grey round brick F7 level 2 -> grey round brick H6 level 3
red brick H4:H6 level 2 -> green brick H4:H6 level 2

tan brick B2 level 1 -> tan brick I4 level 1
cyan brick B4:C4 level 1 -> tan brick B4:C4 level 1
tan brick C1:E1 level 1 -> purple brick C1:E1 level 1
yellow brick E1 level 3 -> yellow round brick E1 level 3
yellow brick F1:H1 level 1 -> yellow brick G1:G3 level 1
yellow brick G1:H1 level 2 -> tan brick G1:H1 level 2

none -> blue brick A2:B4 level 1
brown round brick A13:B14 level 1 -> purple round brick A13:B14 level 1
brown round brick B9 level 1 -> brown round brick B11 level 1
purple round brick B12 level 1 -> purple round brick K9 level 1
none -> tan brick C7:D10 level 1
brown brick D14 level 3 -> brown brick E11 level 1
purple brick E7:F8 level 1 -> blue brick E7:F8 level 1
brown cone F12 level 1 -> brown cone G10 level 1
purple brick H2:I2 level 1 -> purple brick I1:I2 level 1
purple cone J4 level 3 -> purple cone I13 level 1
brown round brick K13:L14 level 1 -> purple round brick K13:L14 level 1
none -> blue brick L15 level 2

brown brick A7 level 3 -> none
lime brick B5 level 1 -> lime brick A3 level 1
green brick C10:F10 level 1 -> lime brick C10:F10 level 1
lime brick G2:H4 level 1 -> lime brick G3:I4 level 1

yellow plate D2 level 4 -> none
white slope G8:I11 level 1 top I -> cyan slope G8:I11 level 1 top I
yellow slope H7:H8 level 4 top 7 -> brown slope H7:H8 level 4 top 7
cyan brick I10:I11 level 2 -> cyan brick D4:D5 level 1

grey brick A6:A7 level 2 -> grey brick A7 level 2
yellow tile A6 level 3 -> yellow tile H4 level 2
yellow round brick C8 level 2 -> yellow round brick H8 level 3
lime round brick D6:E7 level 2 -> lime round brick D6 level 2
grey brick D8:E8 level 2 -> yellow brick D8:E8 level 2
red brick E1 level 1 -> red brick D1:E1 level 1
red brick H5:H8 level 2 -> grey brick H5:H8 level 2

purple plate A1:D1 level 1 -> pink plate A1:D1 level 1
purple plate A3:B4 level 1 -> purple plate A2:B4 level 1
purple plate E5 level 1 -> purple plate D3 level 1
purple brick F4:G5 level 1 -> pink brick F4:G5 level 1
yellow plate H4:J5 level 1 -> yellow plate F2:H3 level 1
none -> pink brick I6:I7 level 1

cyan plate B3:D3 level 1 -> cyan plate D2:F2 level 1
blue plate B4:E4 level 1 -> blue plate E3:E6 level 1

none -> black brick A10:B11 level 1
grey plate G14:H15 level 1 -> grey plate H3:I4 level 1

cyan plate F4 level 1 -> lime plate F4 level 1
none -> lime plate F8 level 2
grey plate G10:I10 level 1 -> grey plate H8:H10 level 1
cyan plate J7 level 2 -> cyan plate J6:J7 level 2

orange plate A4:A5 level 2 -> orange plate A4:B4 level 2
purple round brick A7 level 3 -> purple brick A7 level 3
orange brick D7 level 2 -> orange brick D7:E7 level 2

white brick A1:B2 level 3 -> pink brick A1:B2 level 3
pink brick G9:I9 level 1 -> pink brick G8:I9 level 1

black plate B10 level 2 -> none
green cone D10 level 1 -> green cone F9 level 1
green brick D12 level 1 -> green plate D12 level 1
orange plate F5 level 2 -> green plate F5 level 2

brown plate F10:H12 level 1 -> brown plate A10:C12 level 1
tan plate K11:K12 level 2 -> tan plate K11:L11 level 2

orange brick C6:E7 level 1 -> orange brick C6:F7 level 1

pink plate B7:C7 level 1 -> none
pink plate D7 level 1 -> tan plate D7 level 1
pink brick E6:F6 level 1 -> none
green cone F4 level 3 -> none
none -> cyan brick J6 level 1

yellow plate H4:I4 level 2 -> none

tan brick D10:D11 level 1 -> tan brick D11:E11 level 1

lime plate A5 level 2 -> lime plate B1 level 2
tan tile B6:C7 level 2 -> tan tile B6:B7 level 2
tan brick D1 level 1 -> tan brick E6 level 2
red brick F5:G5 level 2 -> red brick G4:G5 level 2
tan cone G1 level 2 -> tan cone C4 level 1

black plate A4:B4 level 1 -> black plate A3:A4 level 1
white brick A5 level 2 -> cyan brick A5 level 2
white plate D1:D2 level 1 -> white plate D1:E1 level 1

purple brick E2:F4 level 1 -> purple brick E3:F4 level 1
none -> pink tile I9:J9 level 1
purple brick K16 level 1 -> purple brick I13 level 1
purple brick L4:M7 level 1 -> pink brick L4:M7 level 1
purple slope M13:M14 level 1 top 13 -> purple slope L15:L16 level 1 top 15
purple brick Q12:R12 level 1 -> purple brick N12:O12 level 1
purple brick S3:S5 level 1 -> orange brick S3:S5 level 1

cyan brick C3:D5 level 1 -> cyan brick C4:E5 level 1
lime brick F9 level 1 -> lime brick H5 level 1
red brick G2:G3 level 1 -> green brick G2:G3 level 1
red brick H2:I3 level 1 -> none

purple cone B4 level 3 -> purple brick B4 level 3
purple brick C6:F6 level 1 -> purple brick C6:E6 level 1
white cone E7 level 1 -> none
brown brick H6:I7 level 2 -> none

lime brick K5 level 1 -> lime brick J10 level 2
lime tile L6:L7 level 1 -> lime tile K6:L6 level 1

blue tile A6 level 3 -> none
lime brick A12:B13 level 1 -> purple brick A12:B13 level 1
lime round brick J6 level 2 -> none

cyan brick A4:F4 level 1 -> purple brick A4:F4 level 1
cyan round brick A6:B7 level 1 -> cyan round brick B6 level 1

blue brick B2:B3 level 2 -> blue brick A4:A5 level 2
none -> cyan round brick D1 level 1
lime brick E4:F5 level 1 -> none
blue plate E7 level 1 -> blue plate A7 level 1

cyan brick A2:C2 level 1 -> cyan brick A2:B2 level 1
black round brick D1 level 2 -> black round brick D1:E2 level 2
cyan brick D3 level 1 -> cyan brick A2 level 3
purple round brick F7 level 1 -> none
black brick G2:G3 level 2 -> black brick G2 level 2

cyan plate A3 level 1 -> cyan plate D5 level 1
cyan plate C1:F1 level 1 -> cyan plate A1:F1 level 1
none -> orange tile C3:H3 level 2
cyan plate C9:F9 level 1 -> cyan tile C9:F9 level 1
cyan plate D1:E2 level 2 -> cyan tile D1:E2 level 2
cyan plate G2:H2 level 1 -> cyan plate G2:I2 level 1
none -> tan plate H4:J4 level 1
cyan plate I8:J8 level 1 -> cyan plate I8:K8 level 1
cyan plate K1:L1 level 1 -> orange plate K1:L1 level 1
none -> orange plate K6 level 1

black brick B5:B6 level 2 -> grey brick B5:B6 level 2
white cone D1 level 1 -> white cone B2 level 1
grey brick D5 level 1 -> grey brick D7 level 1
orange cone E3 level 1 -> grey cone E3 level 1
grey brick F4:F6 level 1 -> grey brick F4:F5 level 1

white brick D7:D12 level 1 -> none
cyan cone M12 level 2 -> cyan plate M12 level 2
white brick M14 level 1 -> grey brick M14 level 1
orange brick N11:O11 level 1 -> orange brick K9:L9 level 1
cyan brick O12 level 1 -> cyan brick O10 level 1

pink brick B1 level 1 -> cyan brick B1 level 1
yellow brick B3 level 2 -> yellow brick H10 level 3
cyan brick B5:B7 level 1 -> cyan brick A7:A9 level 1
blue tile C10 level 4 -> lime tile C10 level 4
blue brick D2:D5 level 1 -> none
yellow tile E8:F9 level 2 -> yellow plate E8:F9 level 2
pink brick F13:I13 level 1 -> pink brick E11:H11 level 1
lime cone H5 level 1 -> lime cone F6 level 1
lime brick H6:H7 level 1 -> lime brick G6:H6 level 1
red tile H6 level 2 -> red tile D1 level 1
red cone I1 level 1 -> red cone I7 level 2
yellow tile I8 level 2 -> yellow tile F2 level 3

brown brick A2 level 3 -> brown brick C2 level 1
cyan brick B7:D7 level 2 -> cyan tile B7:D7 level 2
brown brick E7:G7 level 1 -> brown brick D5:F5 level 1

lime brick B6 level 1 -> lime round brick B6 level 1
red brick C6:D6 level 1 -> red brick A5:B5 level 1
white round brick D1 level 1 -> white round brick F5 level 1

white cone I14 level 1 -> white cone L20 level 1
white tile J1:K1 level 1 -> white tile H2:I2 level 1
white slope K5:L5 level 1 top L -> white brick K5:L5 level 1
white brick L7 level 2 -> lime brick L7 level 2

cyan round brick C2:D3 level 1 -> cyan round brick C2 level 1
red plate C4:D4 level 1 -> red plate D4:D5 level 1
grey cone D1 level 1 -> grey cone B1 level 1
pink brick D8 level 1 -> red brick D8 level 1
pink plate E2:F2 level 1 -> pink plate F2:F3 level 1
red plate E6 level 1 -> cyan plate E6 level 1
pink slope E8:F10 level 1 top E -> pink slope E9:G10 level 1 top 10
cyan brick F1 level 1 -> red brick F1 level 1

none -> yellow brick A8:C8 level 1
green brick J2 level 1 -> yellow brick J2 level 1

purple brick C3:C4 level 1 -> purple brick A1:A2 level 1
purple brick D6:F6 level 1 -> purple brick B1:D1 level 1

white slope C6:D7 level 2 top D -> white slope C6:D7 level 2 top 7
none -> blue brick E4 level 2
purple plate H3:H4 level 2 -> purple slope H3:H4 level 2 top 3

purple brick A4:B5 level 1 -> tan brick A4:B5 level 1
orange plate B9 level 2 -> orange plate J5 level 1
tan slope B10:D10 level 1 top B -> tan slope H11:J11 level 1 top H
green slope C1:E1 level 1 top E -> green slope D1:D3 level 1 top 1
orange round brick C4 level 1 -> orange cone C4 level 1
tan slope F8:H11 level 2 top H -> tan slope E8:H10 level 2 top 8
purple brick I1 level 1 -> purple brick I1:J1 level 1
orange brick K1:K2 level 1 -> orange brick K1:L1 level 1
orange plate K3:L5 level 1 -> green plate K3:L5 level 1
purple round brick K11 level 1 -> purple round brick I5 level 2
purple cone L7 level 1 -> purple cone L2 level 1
☆ ☆ ☆
■ Task details: All lines in the data above from the one with "pink brick B1" through the one with "lime brick H6:H7" must be repeated exactly, and no others.

■ Solution for this task:
pink brick B1 level 1 -> cyan brick B1 level 1
yellow brick B3 level 2 -> yellow brick H10 level 3
cyan brick B5:B7 level 1 -> cyan brick A7:A9 level 1
blue tile C10 level 4 -> lime tile C10 level 4
blue brick D2:D5 level 1 -> none
yellow tile E8:F9 level 2 -> yellow plate E8:F9 level 2
pink brick F13:I13 level 1 -> pink brick E11:H11 level 1
lime cone H5 level 1 -> lime cone F6 level 1
lime brick H6:H7 level 1 -> lime brick G6:H6 level 1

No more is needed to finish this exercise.